**WHAT YOU HAVE TO DO:** Leave every picture behind and copy the rest of the entries below exactly.

(Collected data entries)
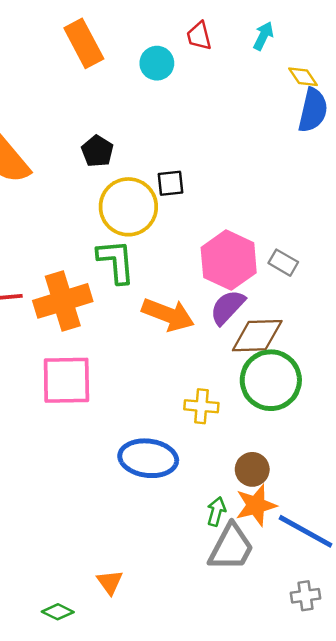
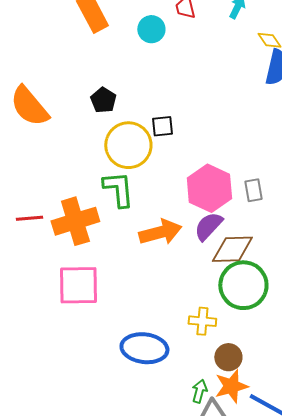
gray rectangle: (283, 263) -> (253, 190), turned 50
orange arrow: (168, 315) -> (160, 232), turned -36
yellow cross: (201, 406) -> (202, 321), moved

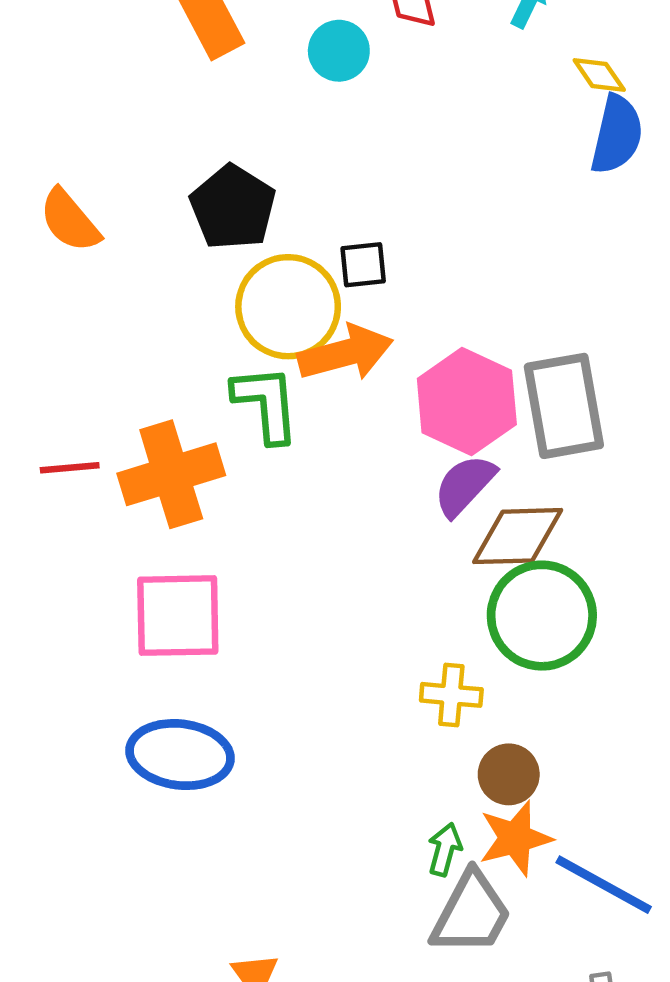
black pentagon: (103, 100) -> (233, 207), size x1.5
orange semicircle: (29, 106) -> (70, 221), size x0.7
gray rectangle: (253, 190) -> (564, 406), size x2.0
orange arrow: (160, 232) -> (345, 353), moved
blue ellipse: (144, 348) -> (180, 755), moved

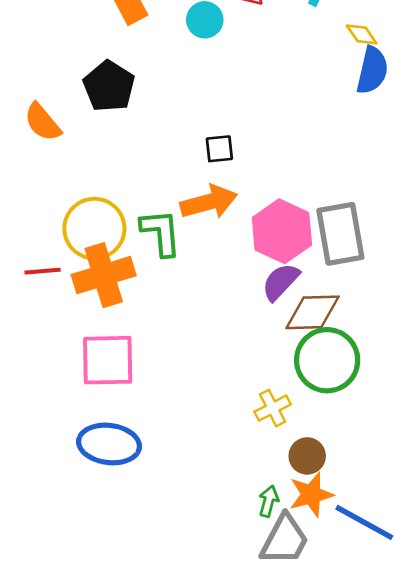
black pentagon: (233, 207) -> (109, 86), moved
yellow circle: (288, 307) -> (94, 229), moved
yellow cross: (451, 695) -> (273, 408), turned -32

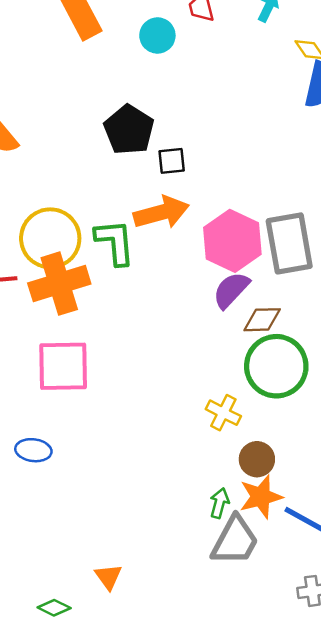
black pentagon: (109, 86) -> (129, 130), moved
brown diamond: (312, 312) -> (262, 320), size x0.7
yellow cross: (273, 408) -> (223, 413), turned -36
blue ellipse: (109, 444) -> (33, 450), moved, size x0.6

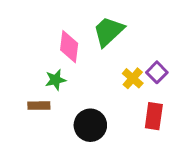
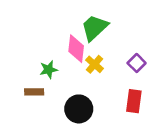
pink diamond: (69, 47) -> (76, 49), moved
yellow cross: (133, 78) -> (95, 64), moved

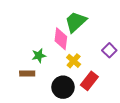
yellow cross: (95, 64) -> (74, 61), moved
red rectangle: (134, 101) -> (89, 81), moved, turned 30

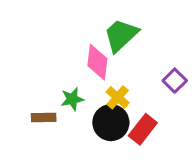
green star: (39, 56) -> (72, 99), moved
black circle: (63, 87) -> (111, 123), moved

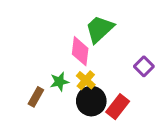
yellow cross: (118, 97) -> (86, 80), moved
brown rectangle: (44, 118) -> (36, 97), turned -60

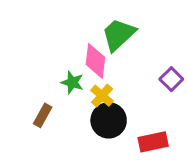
green star: (59, 82) -> (72, 82), moved, turned 30
red rectangle: (118, 107) -> (153, 142), moved, turned 40

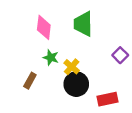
green trapezoid: (118, 35) -> (83, 24), turned -48
pink diamond: (95, 61) -> (44, 27), moved

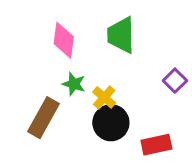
brown rectangle: (30, 81) -> (44, 118), size x1.6

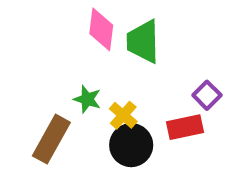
pink diamond: (64, 40) -> (101, 29), moved
red rectangle: (156, 145) -> (185, 127), moved

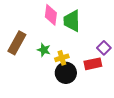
yellow cross: (123, 115) -> (62, 58), turned 32
brown rectangle: (51, 139) -> (17, 43), moved

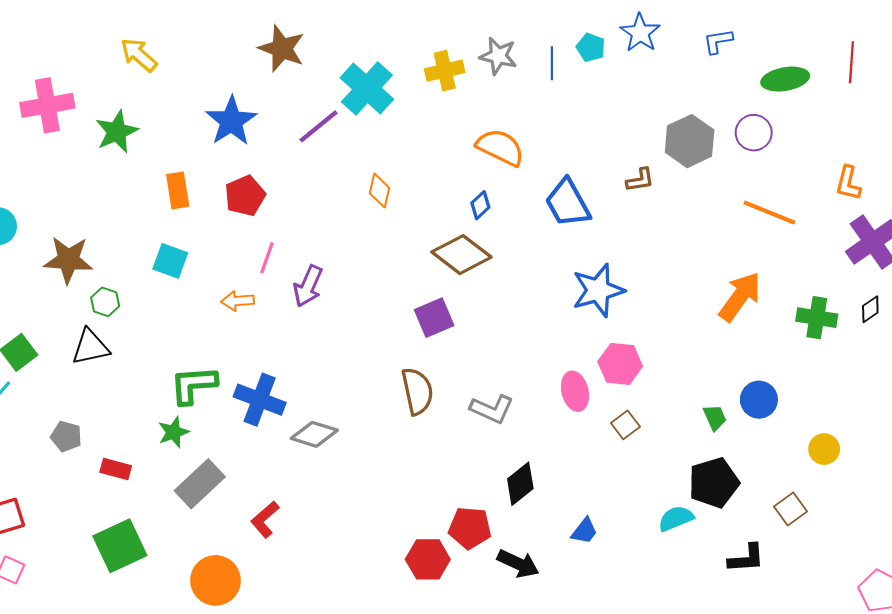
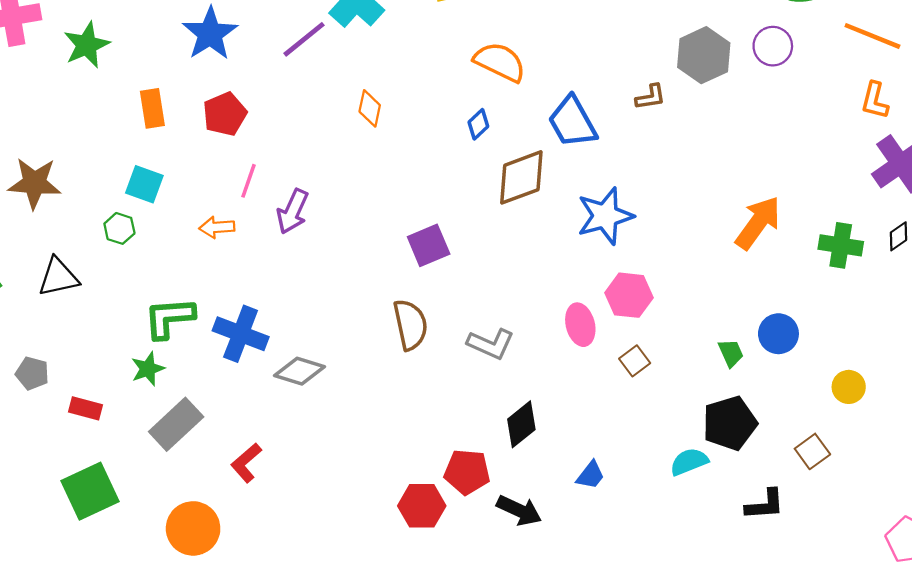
orange line: (769, 213) -> (872, 36), moved
brown diamond: (461, 255) -> (521, 177), moved, turned -58
green hexagon: (105, 302) -> (119, 228), moved

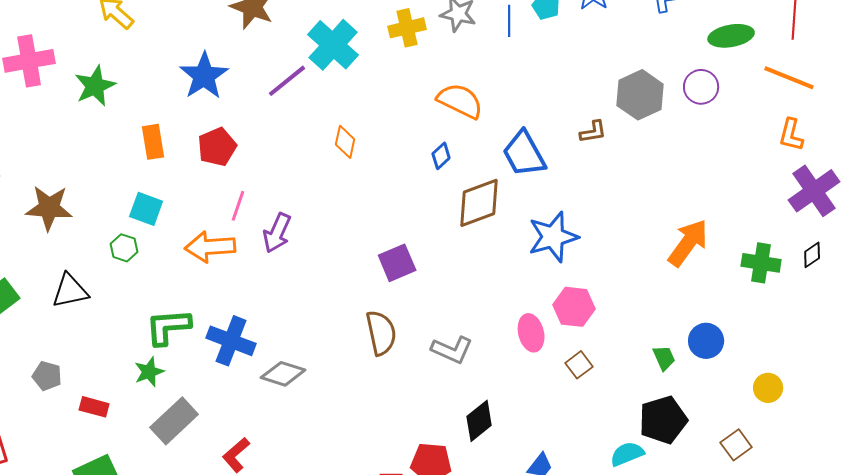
orange arrow: (217, 227) -> (210, 247), size x1.6

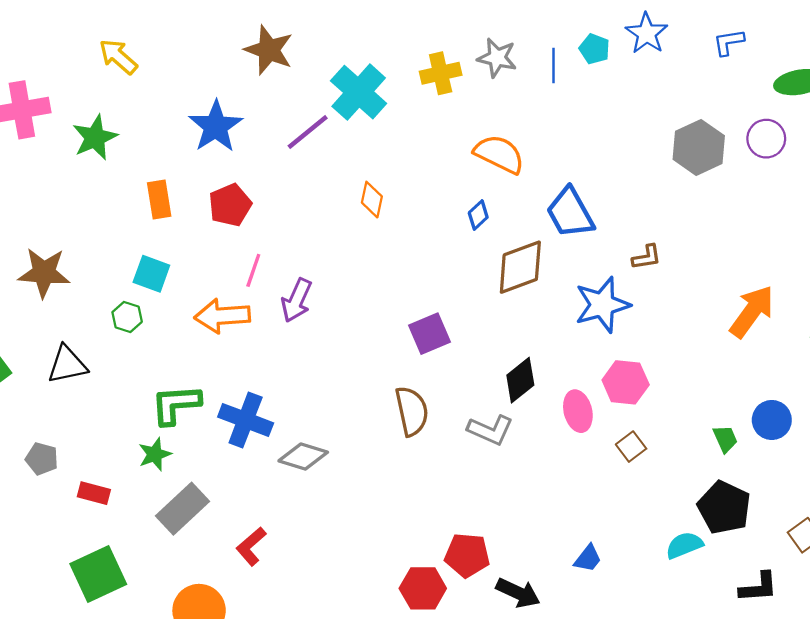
brown L-shape: (593, 132) -> (647, 257), moved
black pentagon: (663, 420) -> (724, 508), turned -30
black diamond: (479, 421) -> (520, 380), moved

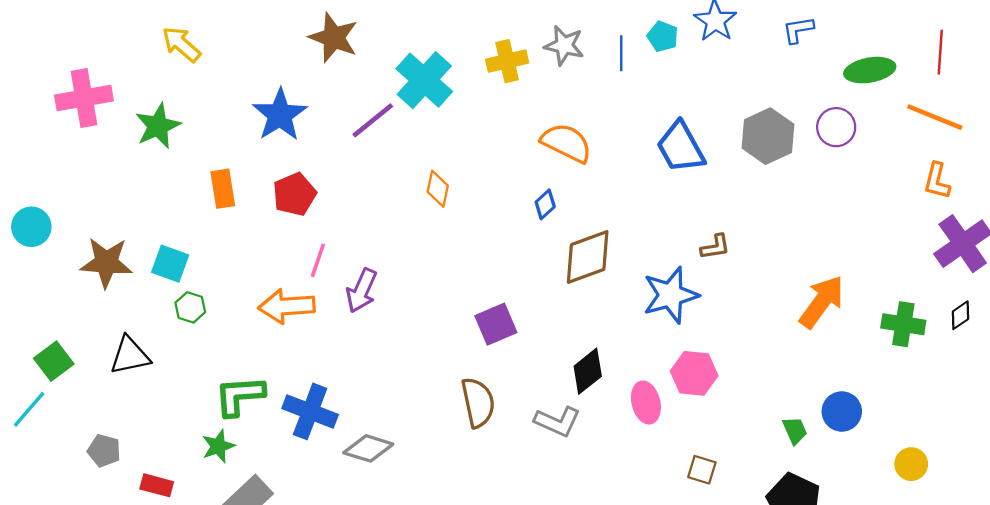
blue trapezoid: (570, 213) -> (681, 147), moved
cyan square: (151, 274) -> (170, 264), moved
brown square: (631, 447) -> (702, 470), moved, turned -36

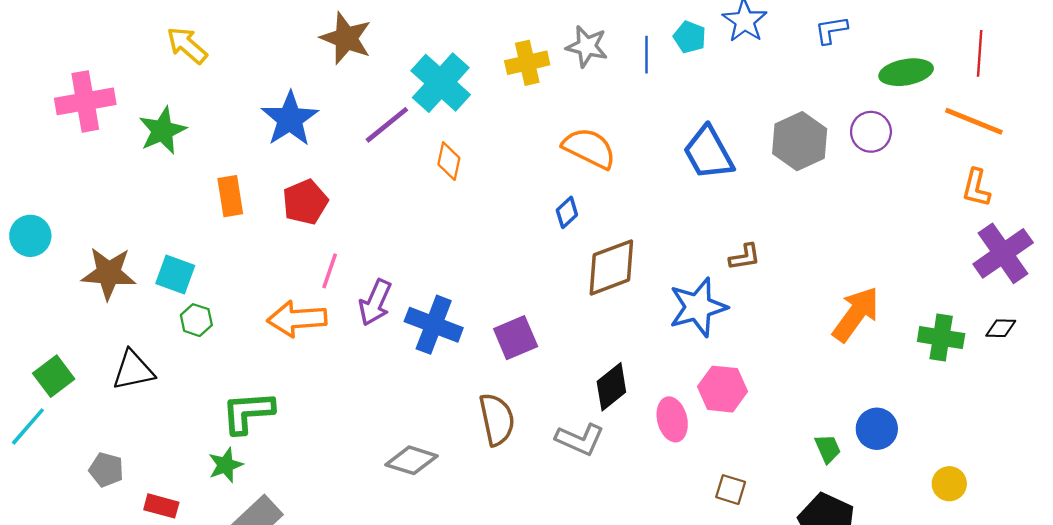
orange diamond: (438, 189) -> (449, 161), moved
black diamond: (960, 315) -> (1001, 328), turned 36
blue cross: (310, 411) -> (434, 325), moved
gray diamond: (368, 448) -> (411, 460), moved

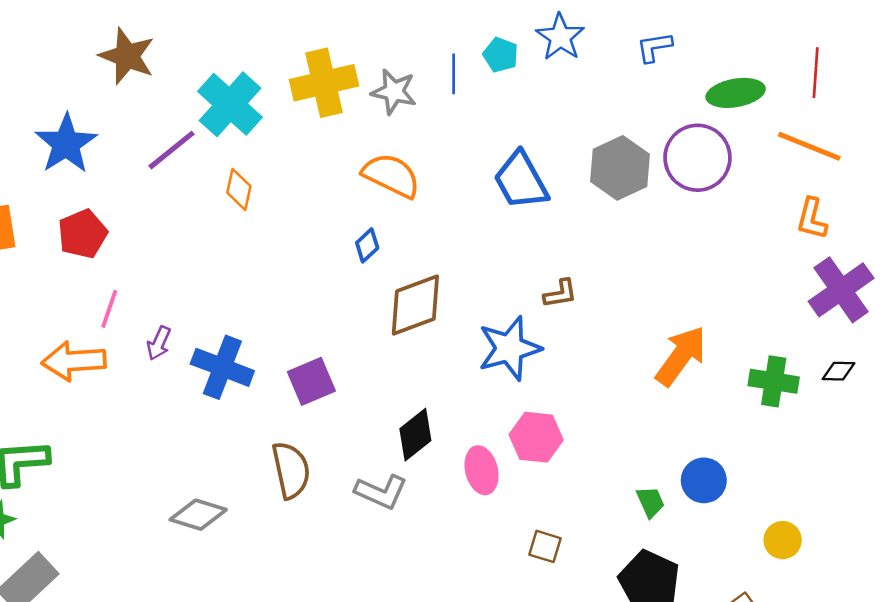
gray star: (587, 46) -> (394, 92), moved
yellow cross: (527, 63) -> (324, 83), size x1.4
purple circle: (871, 132) -> (697, 158), size x1.5
purple arrow: (375, 302) -> (159, 343), size x0.7

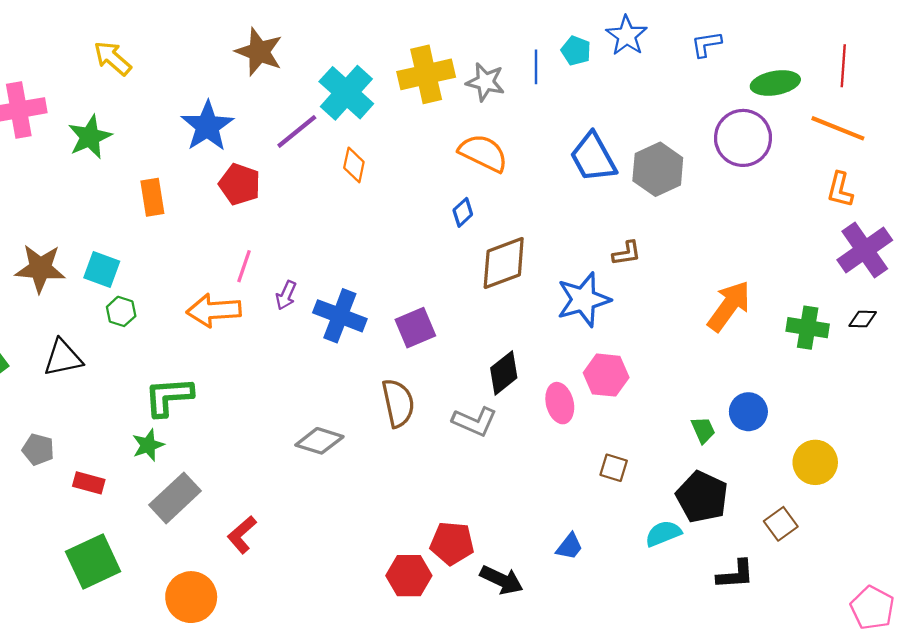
gray hexagon: (620, 168) -> (658, 169), moved
red pentagon: (83, 234) -> (240, 184), moved, turned -30
yellow circle: (783, 540) -> (815, 462), size x1.4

**RESPONSE TO THIS EXERCISE:**
gray rectangle: (283, 263) -> (253, 190), turned 50
orange arrow: (168, 315) -> (160, 232), turned -36
yellow cross: (201, 406) -> (202, 321), moved

black pentagon: (103, 100) -> (233, 207), size x1.5
orange semicircle: (29, 106) -> (70, 221), size x0.7
gray rectangle: (253, 190) -> (564, 406), size x2.0
orange arrow: (160, 232) -> (345, 353), moved
blue ellipse: (144, 348) -> (180, 755), moved

black pentagon: (233, 207) -> (109, 86), moved
yellow circle: (288, 307) -> (94, 229), moved
yellow cross: (451, 695) -> (273, 408), turned -32

black pentagon: (109, 86) -> (129, 130), moved
brown diamond: (312, 312) -> (262, 320), size x0.7
yellow cross: (273, 408) -> (223, 413), turned -36
blue ellipse: (109, 444) -> (33, 450), moved, size x0.6

pink diamond: (69, 47) -> (76, 49), moved
yellow cross: (133, 78) -> (95, 64), moved

yellow cross: (95, 64) -> (74, 61), moved
red rectangle: (134, 101) -> (89, 81), moved, turned 30

green star: (39, 56) -> (72, 99), moved
black circle: (63, 87) -> (111, 123), moved

yellow cross: (118, 97) -> (86, 80), moved
brown rectangle: (44, 118) -> (36, 97), turned -60

green star: (59, 82) -> (72, 82), moved, turned 30
red rectangle: (118, 107) -> (153, 142), moved, turned 40

green trapezoid: (118, 35) -> (83, 24), turned -48
pink diamond: (95, 61) -> (44, 27), moved

brown rectangle: (30, 81) -> (44, 118), size x1.6

pink diamond: (64, 40) -> (101, 29), moved
red rectangle: (156, 145) -> (185, 127), moved

yellow cross: (123, 115) -> (62, 58), turned 32
brown rectangle: (51, 139) -> (17, 43), moved

orange line: (769, 213) -> (872, 36), moved
brown diamond: (461, 255) -> (521, 177), moved, turned -58
green hexagon: (105, 302) -> (119, 228), moved

orange arrow: (217, 227) -> (210, 247), size x1.6

brown L-shape: (593, 132) -> (647, 257), moved
black pentagon: (663, 420) -> (724, 508), turned -30
black diamond: (479, 421) -> (520, 380), moved

blue trapezoid: (570, 213) -> (681, 147), moved
cyan square: (151, 274) -> (170, 264), moved
brown square: (631, 447) -> (702, 470), moved, turned -36

orange diamond: (438, 189) -> (449, 161), moved
black diamond: (960, 315) -> (1001, 328), turned 36
blue cross: (310, 411) -> (434, 325), moved
gray diamond: (368, 448) -> (411, 460), moved

gray star: (587, 46) -> (394, 92), moved
yellow cross: (527, 63) -> (324, 83), size x1.4
purple circle: (871, 132) -> (697, 158), size x1.5
purple arrow: (375, 302) -> (159, 343), size x0.7

gray hexagon: (620, 168) -> (658, 169), moved
red pentagon: (83, 234) -> (240, 184), moved, turned -30
yellow circle: (783, 540) -> (815, 462), size x1.4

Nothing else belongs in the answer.